:: Extracted records ::

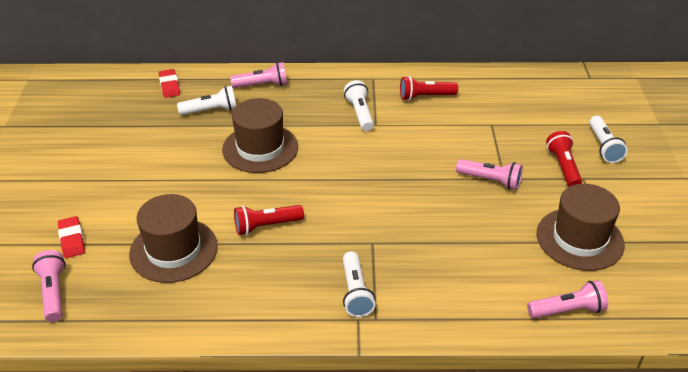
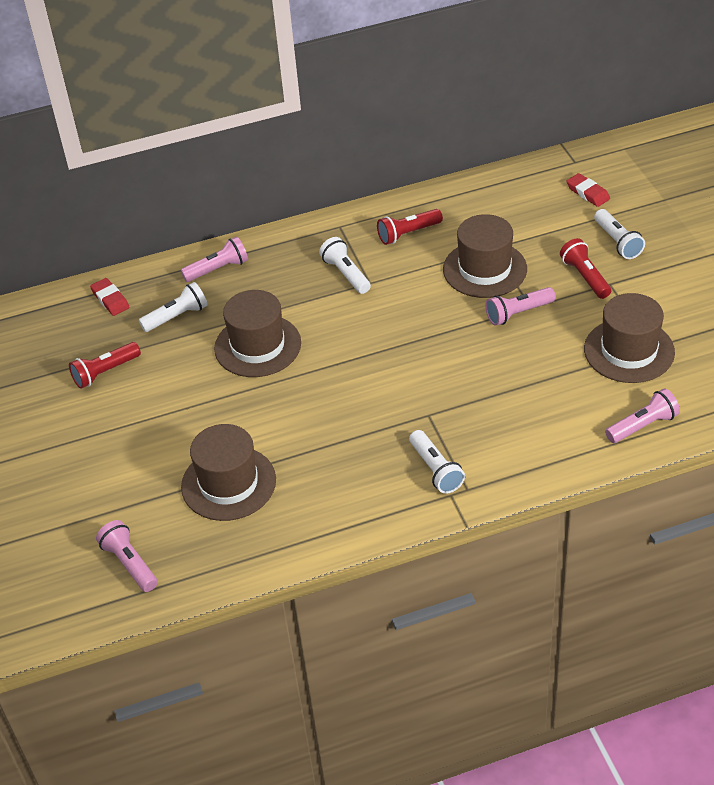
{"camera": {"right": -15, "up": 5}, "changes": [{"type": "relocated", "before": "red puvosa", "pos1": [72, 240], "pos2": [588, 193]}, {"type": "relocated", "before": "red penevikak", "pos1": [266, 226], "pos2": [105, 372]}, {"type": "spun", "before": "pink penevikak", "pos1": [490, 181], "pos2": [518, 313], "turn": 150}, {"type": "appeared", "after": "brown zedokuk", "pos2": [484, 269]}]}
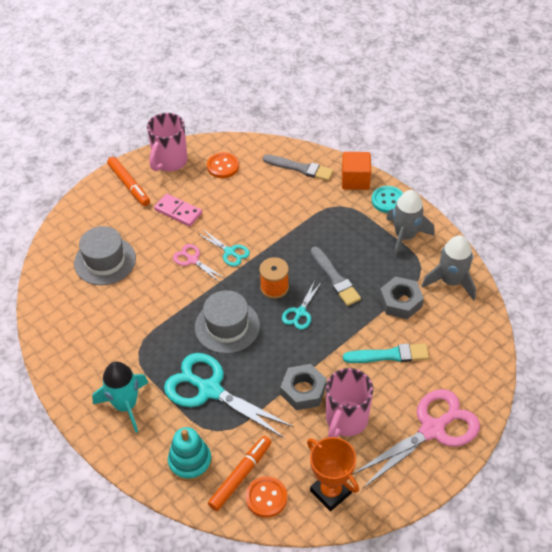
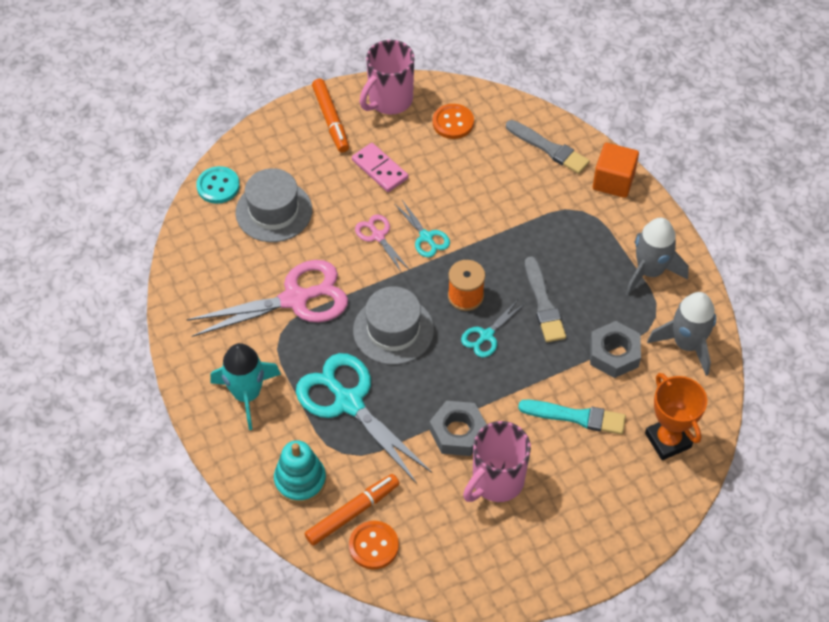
{"camera": {"right": 15, "up": 5}, "changes": [{"type": "relocated", "before": "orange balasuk", "pos1": [330, 492], "pos2": [668, 440]}, {"type": "relocated", "before": "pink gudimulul", "pos1": [432, 429], "pos2": [295, 299]}, {"type": "relocated", "before": "turquoise moravel", "pos1": [388, 200], "pos2": [218, 186]}]}
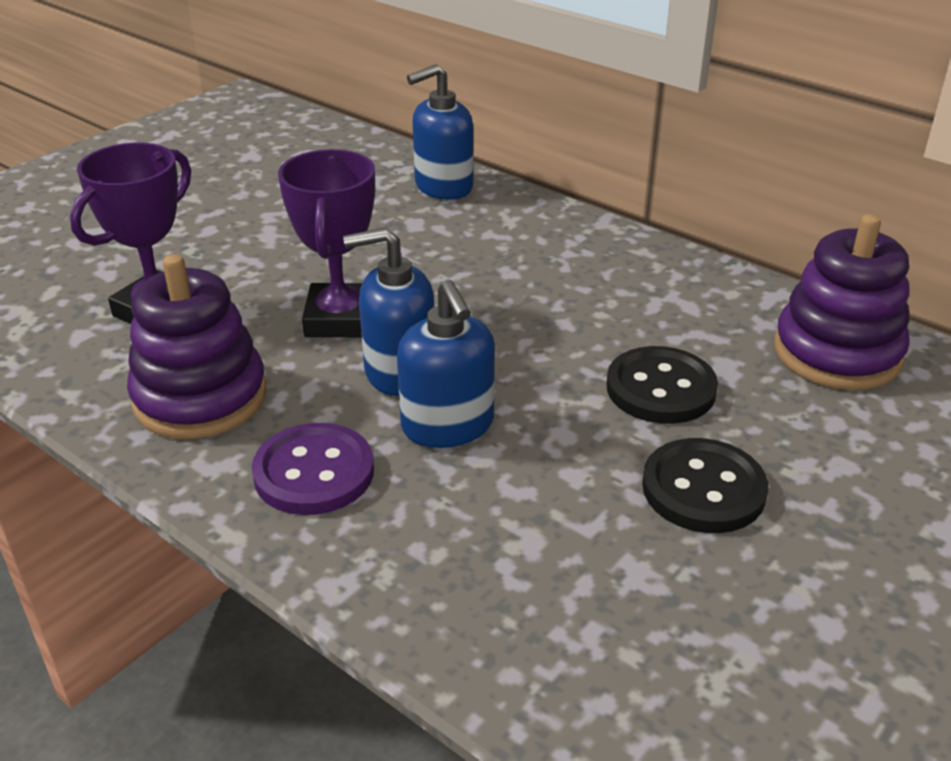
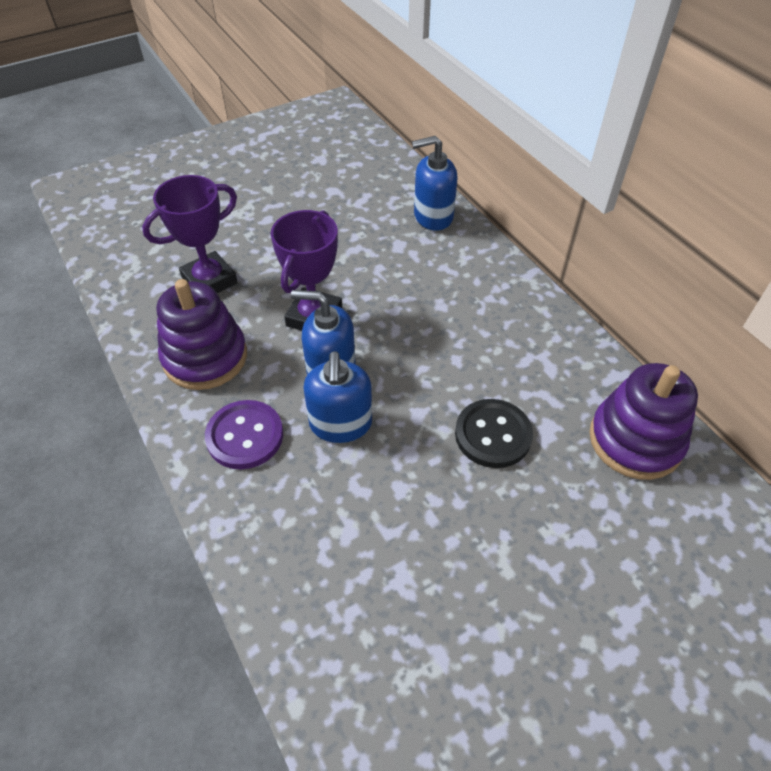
{"camera": {"right": 20, "up": 15}, "changes": [{"type": "missing", "before": "black moravel", "pos1": [703, 489]}]}
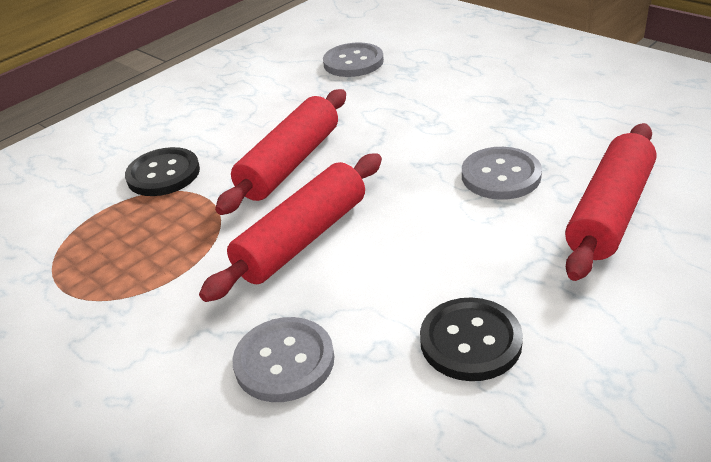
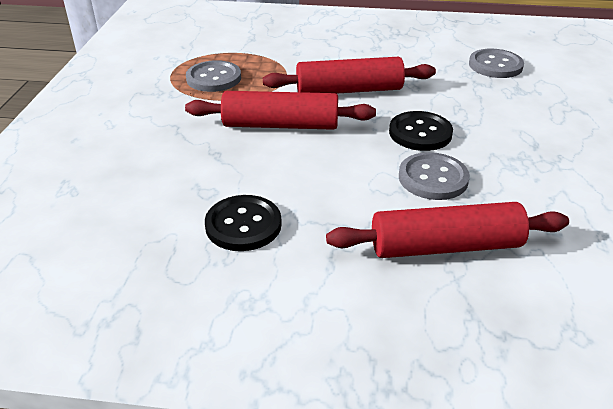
{"camera": {"right": 50, "up": 0}, "changes": [{"type": "relocated", "before": "black moravel", "pos1": [163, 174], "pos2": [420, 133]}, {"type": "relocated", "before": "grey moravel", "pos1": [284, 361], "pos2": [214, 78]}]}
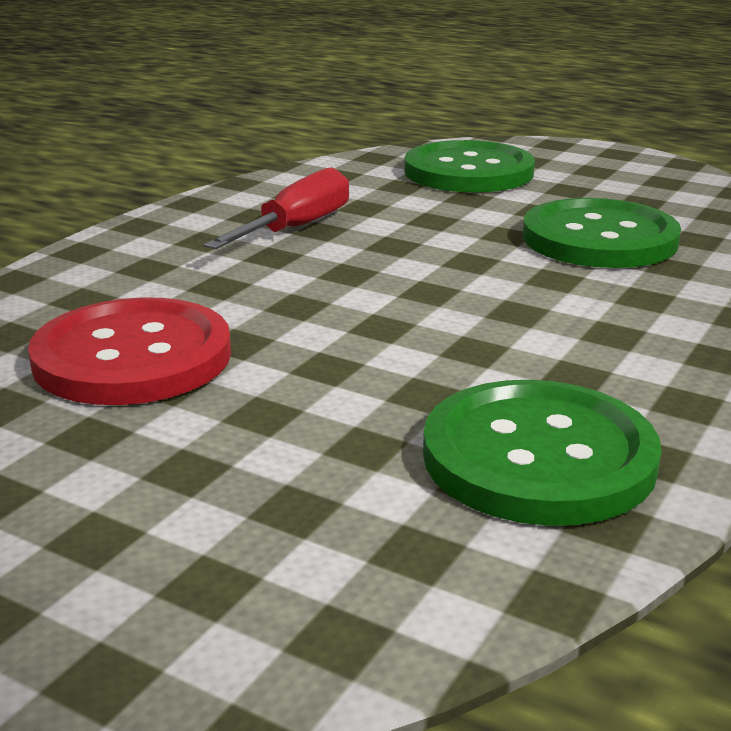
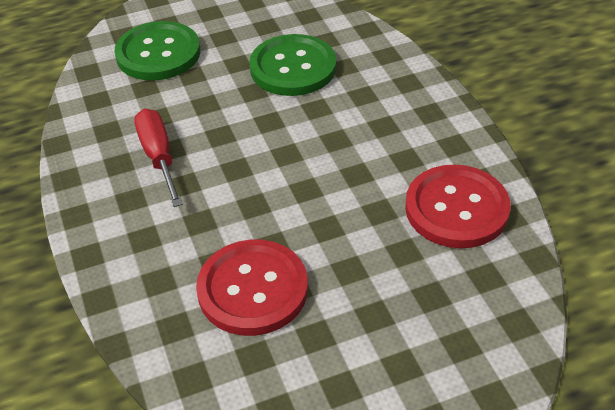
{"camera": {"right": -50, "up": 20}, "changes": [{"type": "colour", "before": "green moravel", "after": "red moravel", "pos1": [538, 457], "pos2": [456, 208]}]}
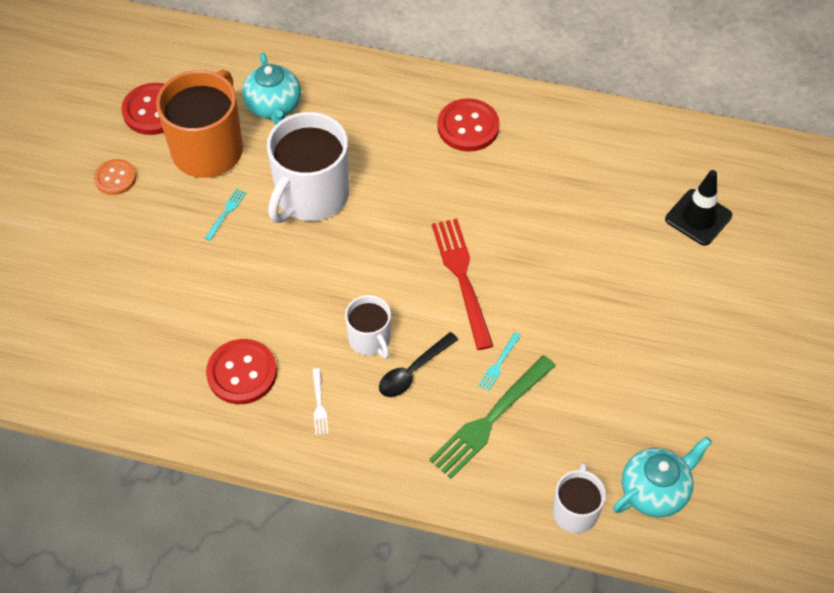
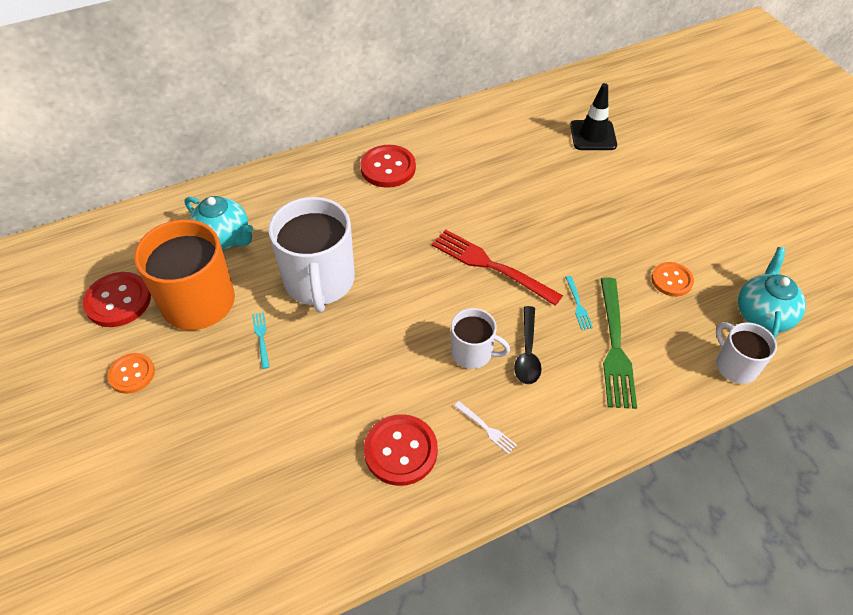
{"camera": {"right": -40, "up": -5}, "changes": [{"type": "appeared", "after": "orange moravel", "pos2": [671, 280]}]}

:::

Description of the task.
Lines holding the word "appeared" in the entries above are the ones to pull out. Copy them all.

Expected answer.
{"camera": {"right": -15, "up": 5}, "changes": [{"type": "relocated", "before": "red puvosa", "pos1": [72, 240], "pos2": [588, 193]}, {"type": "relocated", "before": "red penevikak", "pos1": [266, 226], "pos2": [105, 372]}, {"type": "spun", "before": "pink penevikak", "pos1": [490, 181], "pos2": [518, 313], "turn": 150}, {"type": "appeared", "after": "brown zedokuk", "pos2": [484, 269]}]}
{"camera": {"right": -40, "up": -5}, "changes": [{"type": "appeared", "after": "orange moravel", "pos2": [671, 280]}]}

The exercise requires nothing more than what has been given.